------ Supplied material

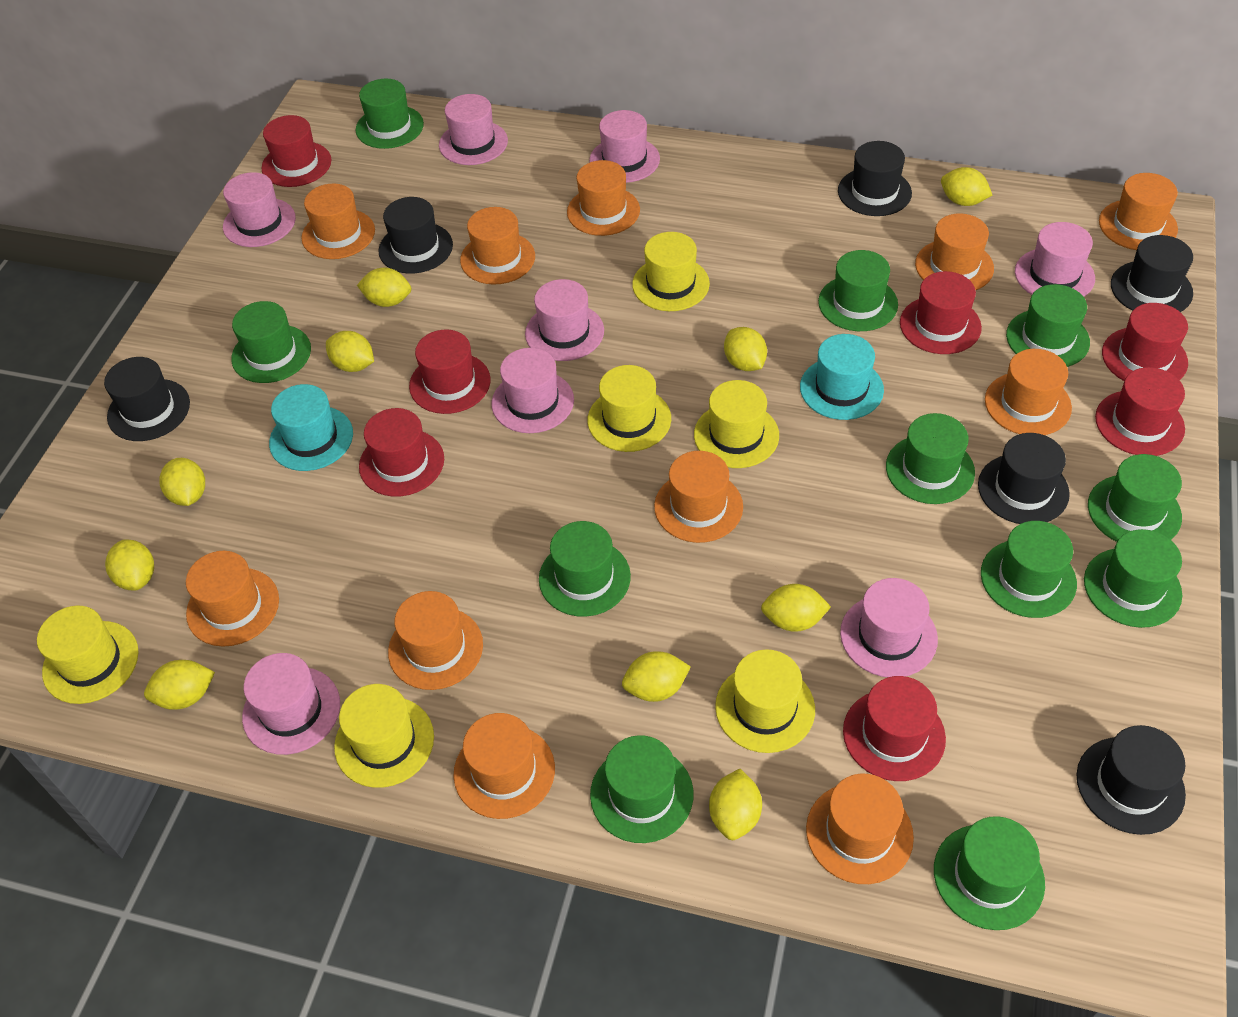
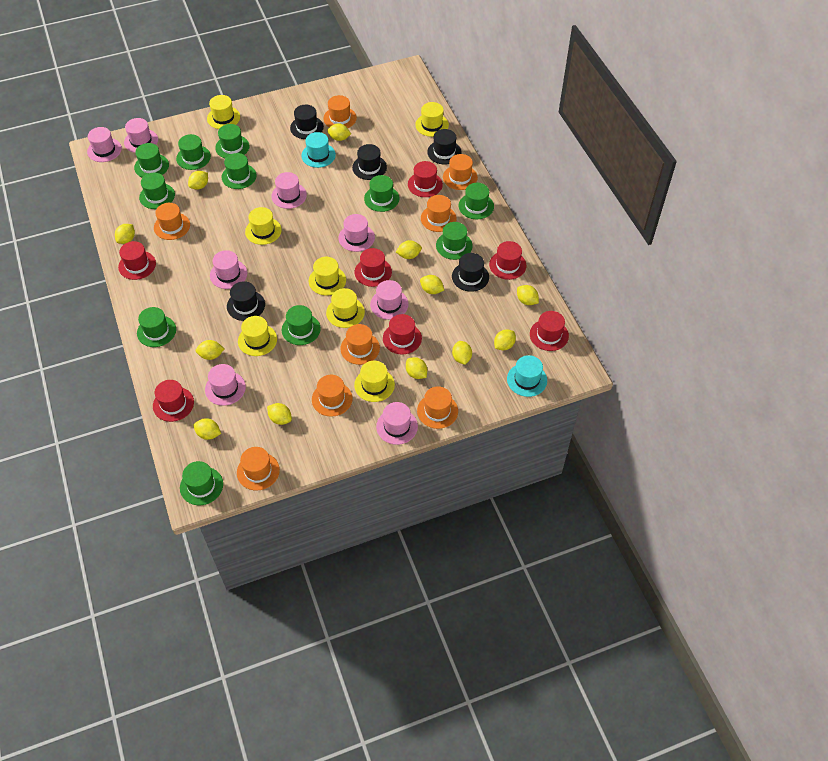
black hat: 6 -> 5
orange hat: 11 -> 8
yellow hat: 6 -> 7
yellow lemon: 10 -> 12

------------

**Task brief:** Print the listing word for word, but omit the pictures.

**Response area:**
black hat: 6 -> 5
orange hat: 11 -> 8
yellow hat: 6 -> 7
yellow lemon: 10 -> 12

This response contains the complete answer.